__Activity__:
This exercise requires an exact copy of each line from the one containing "R9: 15k (GND, VDD) -> 15k (GND, W18)" down to the last line below.

[Before-and-after change records]

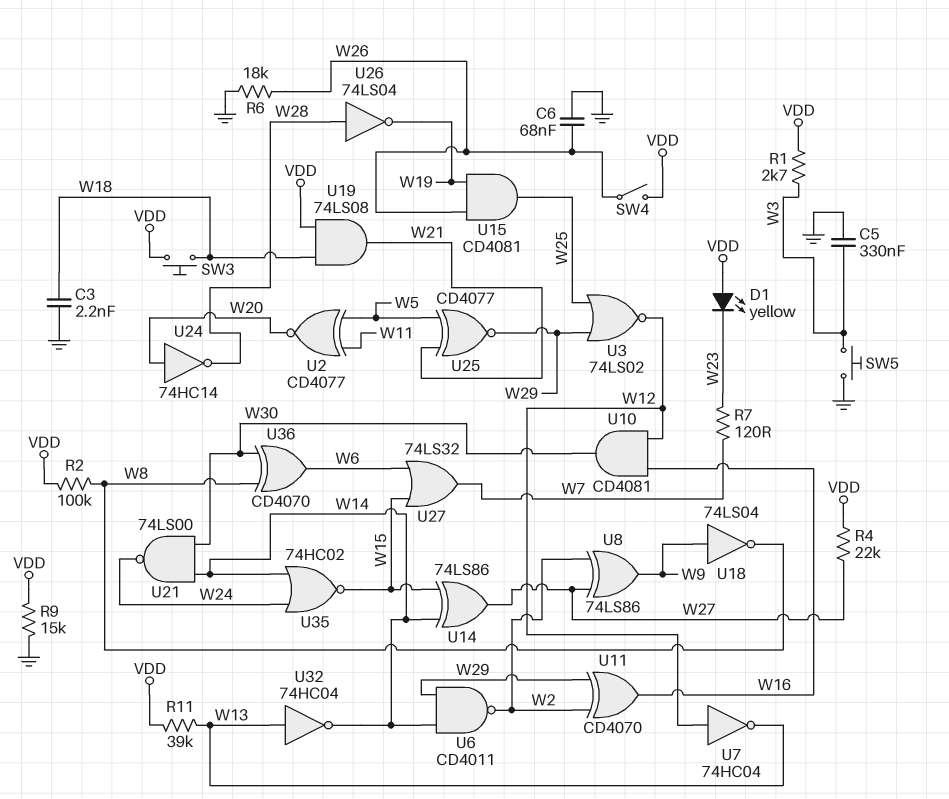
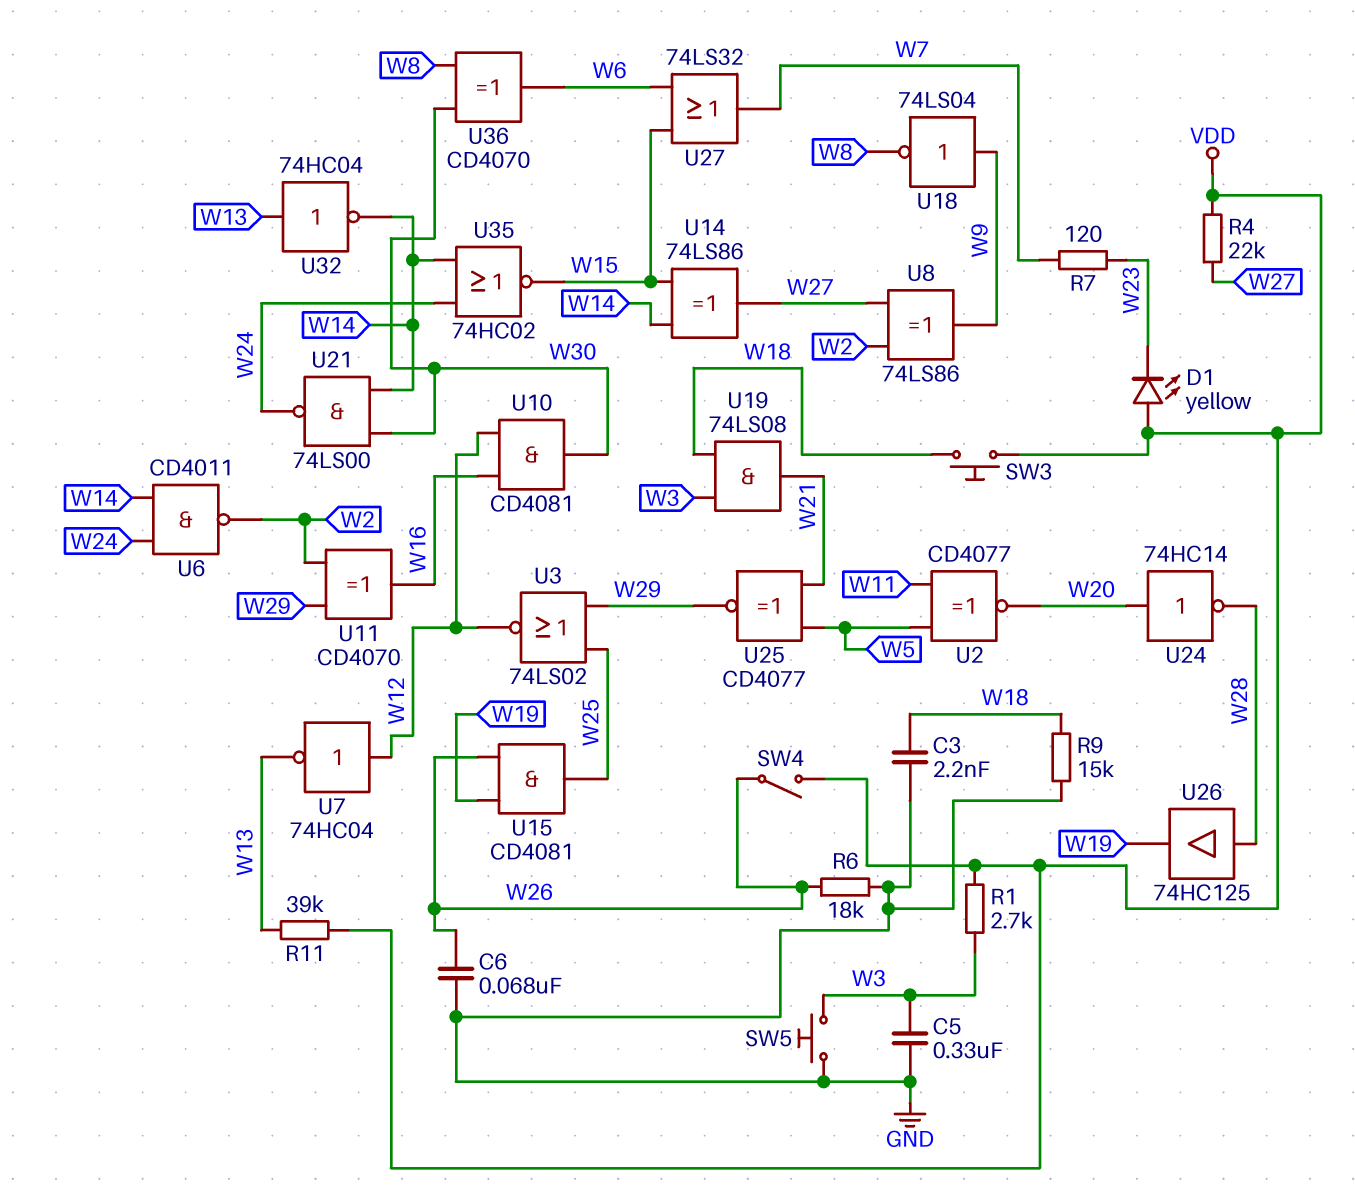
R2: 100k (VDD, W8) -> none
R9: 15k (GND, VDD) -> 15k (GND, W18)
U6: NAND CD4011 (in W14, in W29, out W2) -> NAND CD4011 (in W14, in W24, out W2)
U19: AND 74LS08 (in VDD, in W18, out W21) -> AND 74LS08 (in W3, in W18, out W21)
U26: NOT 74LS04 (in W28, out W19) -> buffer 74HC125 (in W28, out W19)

__Answer below__:
R9: 15k (GND, VDD) -> 15k (GND, W18)
U6: NAND CD4011 (in W14, in W29, out W2) -> NAND CD4011 (in W14, in W24, out W2)
U19: AND 74LS08 (in VDD, in W18, out W21) -> AND 74LS08 (in W3, in W18, out W21)
U26: NOT 74LS04 (in W28, out W19) -> buffer 74HC125 (in W28, out W19)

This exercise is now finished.